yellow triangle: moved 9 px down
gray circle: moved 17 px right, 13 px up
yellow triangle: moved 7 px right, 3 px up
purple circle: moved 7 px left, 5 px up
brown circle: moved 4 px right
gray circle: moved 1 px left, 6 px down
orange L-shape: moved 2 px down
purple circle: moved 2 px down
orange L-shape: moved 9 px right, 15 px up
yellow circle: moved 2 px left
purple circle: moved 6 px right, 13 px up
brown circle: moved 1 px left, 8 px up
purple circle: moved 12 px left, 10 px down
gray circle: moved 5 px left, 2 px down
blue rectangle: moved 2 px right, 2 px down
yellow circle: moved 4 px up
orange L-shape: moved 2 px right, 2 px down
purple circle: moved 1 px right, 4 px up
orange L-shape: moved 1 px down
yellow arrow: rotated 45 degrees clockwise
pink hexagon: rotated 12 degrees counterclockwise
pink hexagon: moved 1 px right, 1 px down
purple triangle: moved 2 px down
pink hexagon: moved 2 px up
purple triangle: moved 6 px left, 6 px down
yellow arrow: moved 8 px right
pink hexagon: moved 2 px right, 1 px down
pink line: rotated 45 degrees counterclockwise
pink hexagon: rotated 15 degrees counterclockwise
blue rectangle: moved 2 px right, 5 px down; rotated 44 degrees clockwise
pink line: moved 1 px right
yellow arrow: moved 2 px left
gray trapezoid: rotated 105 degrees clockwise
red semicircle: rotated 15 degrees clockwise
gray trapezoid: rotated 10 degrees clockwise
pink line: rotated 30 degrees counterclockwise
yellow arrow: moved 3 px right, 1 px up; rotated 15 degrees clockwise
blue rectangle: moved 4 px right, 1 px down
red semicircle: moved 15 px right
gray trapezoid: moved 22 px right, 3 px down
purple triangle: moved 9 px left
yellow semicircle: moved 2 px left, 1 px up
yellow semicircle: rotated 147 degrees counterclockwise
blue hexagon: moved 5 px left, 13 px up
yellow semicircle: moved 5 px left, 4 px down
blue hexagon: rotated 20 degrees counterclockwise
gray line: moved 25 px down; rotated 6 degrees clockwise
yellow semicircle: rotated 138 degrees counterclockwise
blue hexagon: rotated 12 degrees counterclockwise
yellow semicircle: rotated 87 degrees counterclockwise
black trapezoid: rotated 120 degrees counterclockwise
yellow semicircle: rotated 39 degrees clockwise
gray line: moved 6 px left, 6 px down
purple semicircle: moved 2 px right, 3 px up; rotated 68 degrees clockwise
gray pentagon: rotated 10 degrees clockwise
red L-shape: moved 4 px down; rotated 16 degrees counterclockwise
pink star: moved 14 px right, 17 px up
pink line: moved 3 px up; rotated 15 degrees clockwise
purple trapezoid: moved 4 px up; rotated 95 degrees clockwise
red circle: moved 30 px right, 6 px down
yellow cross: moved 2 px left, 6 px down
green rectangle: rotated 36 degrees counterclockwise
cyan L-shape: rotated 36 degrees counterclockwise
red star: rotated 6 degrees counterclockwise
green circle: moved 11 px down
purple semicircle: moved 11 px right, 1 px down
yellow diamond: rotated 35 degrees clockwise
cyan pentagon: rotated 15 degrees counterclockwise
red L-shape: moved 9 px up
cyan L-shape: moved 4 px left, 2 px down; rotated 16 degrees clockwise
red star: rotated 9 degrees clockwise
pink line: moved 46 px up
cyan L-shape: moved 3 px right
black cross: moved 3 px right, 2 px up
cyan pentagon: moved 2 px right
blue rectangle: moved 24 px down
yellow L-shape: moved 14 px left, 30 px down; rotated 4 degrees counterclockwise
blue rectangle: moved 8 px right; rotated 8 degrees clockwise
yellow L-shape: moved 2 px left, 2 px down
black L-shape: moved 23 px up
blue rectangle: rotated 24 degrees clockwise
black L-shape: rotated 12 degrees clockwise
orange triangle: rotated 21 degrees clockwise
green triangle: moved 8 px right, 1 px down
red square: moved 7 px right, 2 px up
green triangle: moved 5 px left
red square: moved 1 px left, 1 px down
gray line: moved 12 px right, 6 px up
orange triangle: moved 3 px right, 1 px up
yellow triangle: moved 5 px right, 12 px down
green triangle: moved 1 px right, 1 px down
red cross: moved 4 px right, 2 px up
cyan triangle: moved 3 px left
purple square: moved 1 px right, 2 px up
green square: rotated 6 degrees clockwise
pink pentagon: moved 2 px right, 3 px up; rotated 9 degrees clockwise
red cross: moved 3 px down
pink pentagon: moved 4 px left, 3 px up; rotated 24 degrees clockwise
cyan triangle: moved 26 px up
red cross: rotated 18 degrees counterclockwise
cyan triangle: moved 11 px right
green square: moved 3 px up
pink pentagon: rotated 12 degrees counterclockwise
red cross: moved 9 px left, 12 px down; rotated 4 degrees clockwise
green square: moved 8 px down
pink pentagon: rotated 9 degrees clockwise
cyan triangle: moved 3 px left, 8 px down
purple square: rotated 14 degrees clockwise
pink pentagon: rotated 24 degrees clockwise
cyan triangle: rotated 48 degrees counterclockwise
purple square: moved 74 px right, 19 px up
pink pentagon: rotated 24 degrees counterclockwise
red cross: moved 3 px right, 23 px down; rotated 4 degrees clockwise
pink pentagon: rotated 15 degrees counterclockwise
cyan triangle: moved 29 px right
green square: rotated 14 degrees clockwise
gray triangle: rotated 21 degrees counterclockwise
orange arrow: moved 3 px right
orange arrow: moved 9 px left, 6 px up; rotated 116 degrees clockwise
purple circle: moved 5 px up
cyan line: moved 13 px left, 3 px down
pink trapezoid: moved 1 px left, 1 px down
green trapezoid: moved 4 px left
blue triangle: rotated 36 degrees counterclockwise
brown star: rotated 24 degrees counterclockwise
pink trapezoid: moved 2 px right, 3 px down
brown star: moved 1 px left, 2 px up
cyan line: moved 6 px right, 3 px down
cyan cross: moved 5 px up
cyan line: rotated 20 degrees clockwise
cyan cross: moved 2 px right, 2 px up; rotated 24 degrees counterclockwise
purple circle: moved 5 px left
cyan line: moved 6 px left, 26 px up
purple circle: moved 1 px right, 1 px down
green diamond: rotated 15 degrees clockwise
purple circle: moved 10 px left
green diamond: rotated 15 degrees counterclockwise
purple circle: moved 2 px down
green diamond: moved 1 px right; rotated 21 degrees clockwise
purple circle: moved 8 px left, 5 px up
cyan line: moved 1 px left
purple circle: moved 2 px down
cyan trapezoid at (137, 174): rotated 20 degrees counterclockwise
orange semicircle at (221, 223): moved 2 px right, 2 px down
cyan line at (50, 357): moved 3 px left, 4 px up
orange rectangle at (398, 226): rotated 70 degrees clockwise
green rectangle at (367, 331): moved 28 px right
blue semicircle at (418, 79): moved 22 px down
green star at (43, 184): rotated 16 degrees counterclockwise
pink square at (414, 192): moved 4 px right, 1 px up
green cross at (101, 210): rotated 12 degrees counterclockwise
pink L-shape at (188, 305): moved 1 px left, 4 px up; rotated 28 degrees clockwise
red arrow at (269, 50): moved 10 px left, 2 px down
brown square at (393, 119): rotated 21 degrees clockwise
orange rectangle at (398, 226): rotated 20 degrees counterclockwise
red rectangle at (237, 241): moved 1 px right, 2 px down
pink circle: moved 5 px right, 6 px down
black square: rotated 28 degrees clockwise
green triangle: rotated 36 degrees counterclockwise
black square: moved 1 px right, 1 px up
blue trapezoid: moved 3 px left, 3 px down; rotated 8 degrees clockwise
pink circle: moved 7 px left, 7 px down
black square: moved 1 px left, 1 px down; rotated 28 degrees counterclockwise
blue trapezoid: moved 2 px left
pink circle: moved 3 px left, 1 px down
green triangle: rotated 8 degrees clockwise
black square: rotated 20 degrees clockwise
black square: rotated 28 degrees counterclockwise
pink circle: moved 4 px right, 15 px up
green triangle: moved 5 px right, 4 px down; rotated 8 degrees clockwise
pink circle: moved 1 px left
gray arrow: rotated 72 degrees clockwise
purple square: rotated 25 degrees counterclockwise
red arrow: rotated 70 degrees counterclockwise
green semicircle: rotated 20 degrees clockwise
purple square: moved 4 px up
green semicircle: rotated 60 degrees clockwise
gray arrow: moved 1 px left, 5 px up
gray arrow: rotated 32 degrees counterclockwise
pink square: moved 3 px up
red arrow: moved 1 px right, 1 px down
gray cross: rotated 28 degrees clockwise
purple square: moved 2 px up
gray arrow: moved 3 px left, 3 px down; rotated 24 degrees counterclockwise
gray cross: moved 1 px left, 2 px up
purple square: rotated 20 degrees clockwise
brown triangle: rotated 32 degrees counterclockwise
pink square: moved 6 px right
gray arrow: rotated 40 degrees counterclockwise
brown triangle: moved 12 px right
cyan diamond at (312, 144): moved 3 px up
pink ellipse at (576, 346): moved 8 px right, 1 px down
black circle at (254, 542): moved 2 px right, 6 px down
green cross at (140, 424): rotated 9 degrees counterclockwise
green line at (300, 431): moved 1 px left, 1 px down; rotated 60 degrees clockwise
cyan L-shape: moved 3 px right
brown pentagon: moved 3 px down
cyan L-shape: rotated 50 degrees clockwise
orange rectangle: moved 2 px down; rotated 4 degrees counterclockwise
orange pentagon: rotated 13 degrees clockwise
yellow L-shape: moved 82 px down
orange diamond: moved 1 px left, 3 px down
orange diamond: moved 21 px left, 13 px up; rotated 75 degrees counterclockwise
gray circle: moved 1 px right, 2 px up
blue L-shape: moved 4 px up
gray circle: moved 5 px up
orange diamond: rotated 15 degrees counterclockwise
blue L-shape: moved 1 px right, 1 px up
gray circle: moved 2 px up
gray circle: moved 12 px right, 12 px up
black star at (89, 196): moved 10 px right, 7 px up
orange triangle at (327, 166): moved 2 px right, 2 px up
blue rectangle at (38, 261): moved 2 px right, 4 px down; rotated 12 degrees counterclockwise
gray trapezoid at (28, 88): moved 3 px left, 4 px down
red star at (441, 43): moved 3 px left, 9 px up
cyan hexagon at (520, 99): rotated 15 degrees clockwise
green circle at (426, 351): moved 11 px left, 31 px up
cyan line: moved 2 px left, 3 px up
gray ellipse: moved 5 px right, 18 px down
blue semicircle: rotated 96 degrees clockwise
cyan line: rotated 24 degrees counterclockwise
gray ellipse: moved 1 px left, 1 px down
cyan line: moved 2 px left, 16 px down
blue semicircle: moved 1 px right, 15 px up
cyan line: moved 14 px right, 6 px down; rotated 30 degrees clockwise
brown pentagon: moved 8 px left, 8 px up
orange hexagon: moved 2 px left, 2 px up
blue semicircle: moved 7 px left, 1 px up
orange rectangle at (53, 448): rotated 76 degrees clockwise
----------------------------------------
- [Prompt]: Which lines of the listing above contain the string "trapezoid", with case taken into account? Copy each of those lines in full.

- [Answer to the task]:
gray trapezoid: rotated 105 degrees clockwise
gray trapezoid: rotated 10 degrees clockwise
gray trapezoid: moved 22 px right, 3 px down
black trapezoid: rotated 120 degrees counterclockwise
purple trapezoid: moved 4 px up; rotated 95 degrees clockwise
pink trapezoid: moved 1 px left, 1 px down
green trapezoid: moved 4 px left
pink trapezoid: moved 2 px right, 3 px down
cyan trapezoid at (137, 174): rotated 20 degrees counterclockwise
blue trapezoid: moved 3 px left, 3 px down; rotated 8 degrees clockwise
blue trapezoid: moved 2 px left
gray trapezoid at (28, 88): moved 3 px left, 4 px down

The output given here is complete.